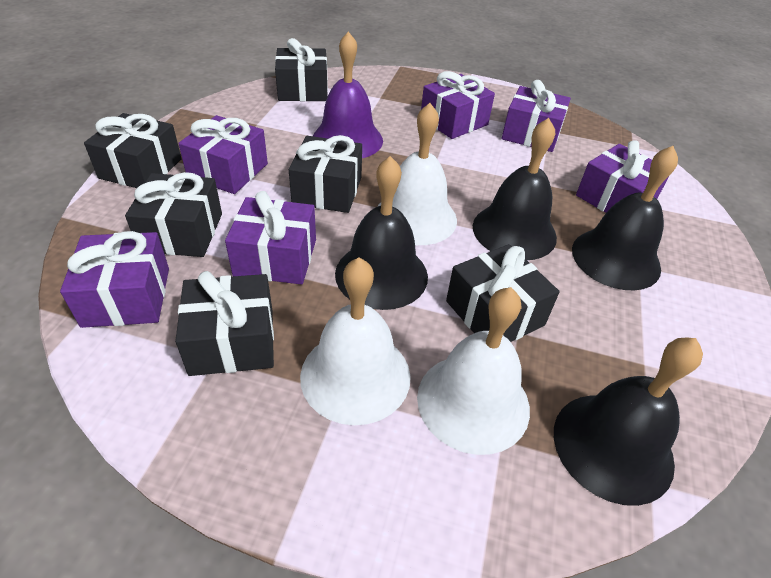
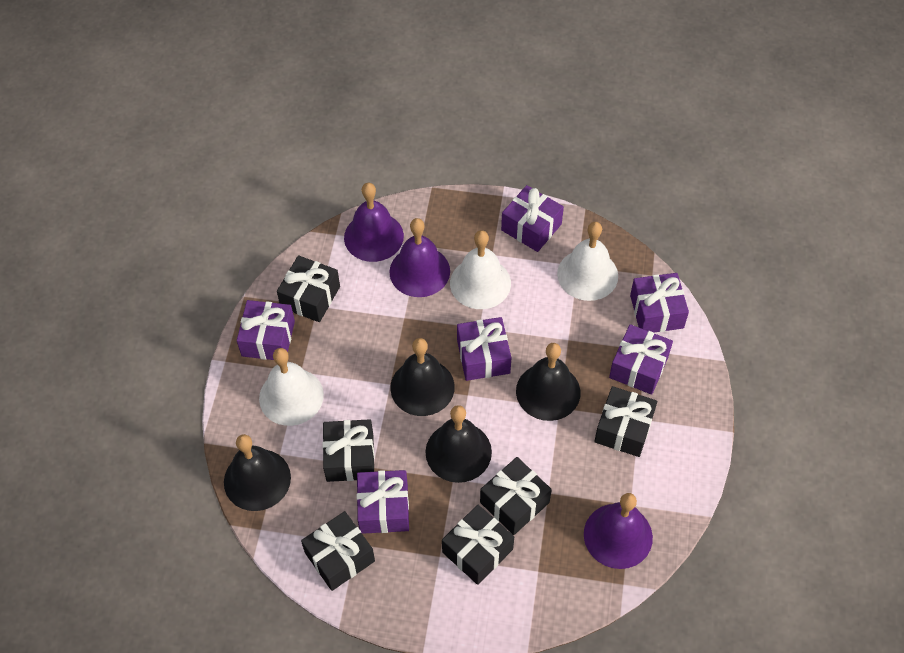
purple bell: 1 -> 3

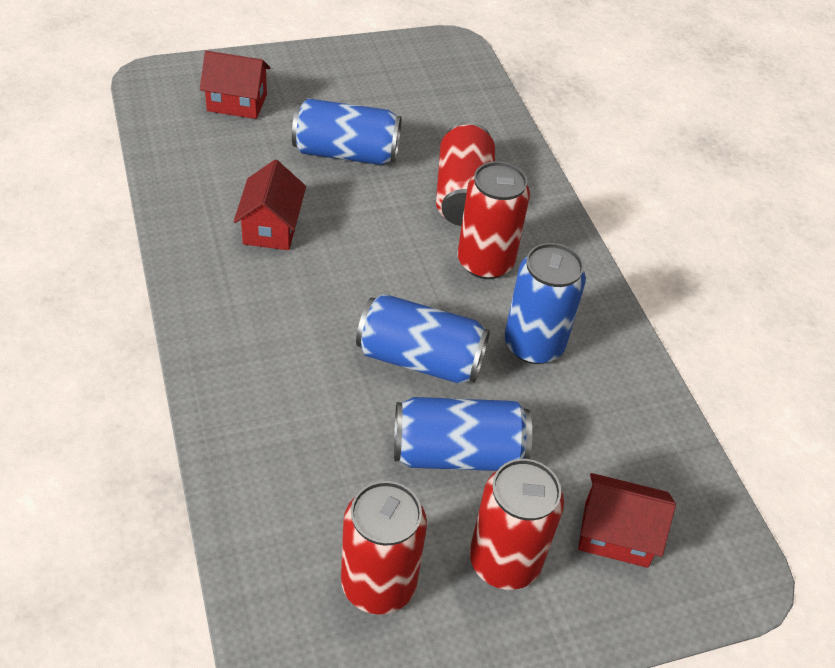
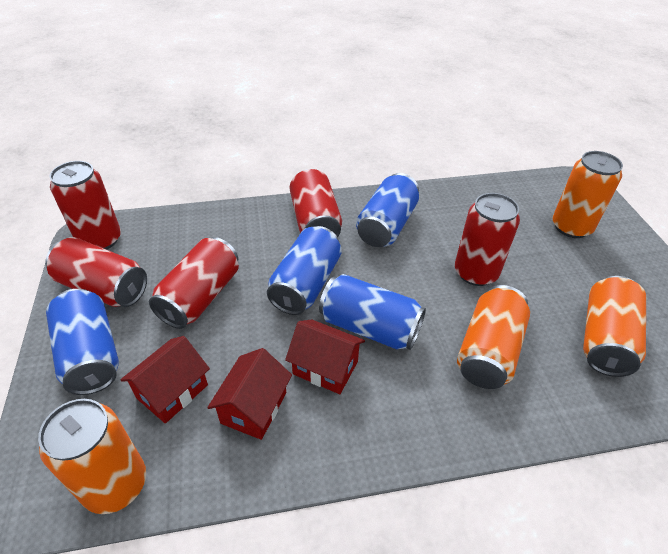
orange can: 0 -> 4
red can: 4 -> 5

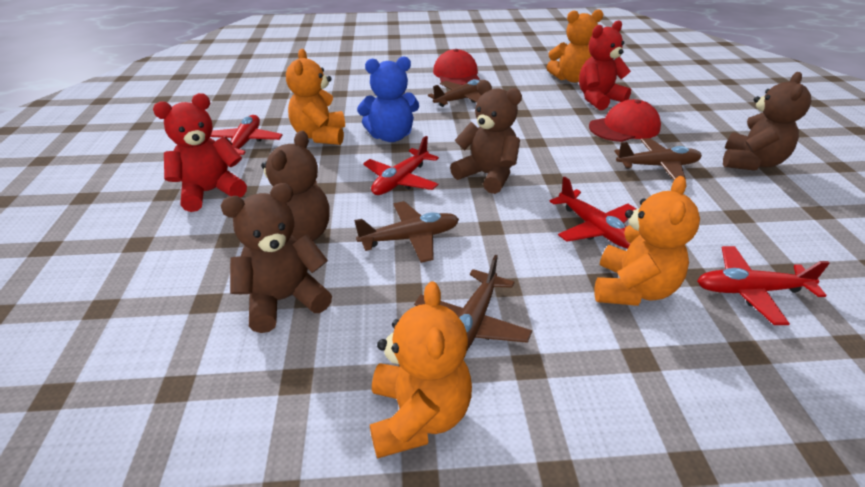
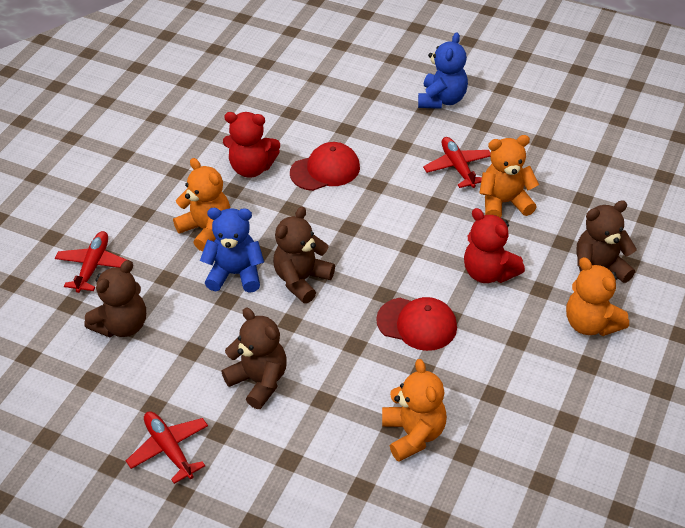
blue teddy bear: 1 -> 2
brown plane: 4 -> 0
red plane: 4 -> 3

==========

— Try it —
Beginning with the line containing "orange can: 0 -> 4" and ending with the last line of the material, output each line exactly; do not include pictures.

— Problem solution —
orange can: 0 -> 4
red can: 4 -> 5

blue teddy bear: 1 -> 2
brown plane: 4 -> 0
red plane: 4 -> 3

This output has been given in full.